● **PROBLEM TO SOLVE**
Your answer must hold only the lines below from the line containing "brown trophy: 6 -> 10" through the line containing "white capsule: 7 -> 9", each reproduced exactly.

● **EXERCISE MATERIAL**
++++++++
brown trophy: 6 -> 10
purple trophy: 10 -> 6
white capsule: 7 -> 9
++++++++
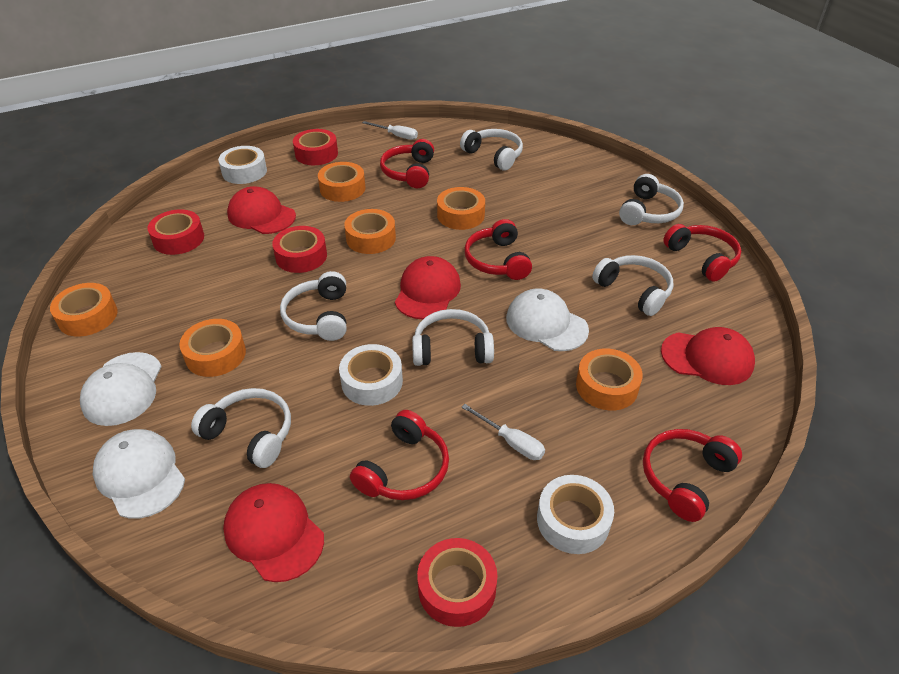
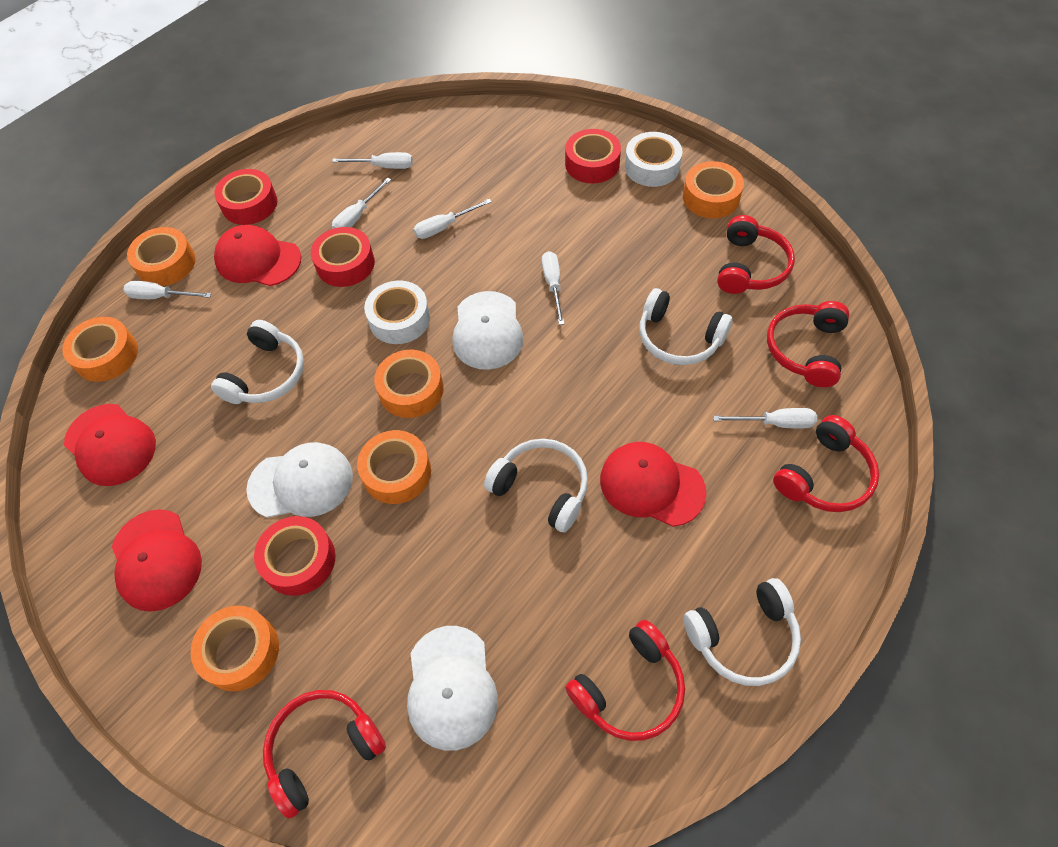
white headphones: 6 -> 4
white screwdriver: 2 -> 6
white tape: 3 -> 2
++++++++
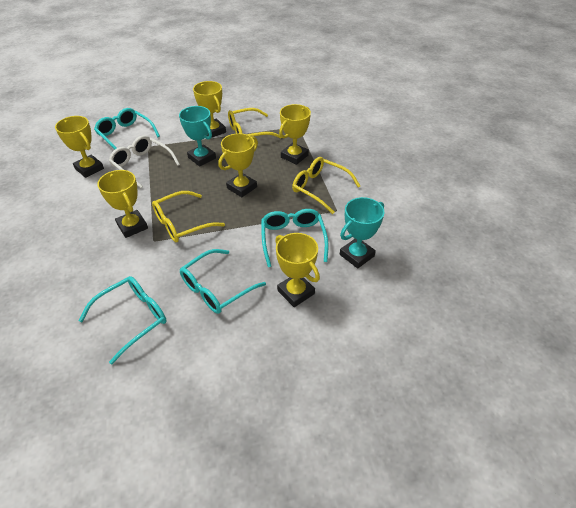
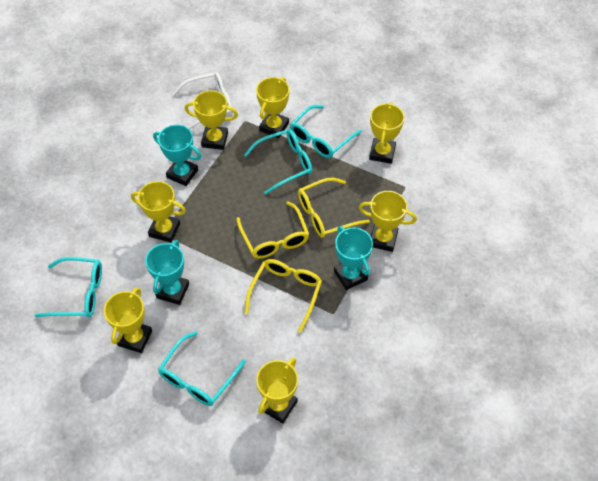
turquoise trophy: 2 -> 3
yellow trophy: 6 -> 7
++++++++
● **ANSWER TO THIS EXERCISE**
brown trophy: 6 -> 10
purple trophy: 10 -> 6
white capsule: 7 -> 9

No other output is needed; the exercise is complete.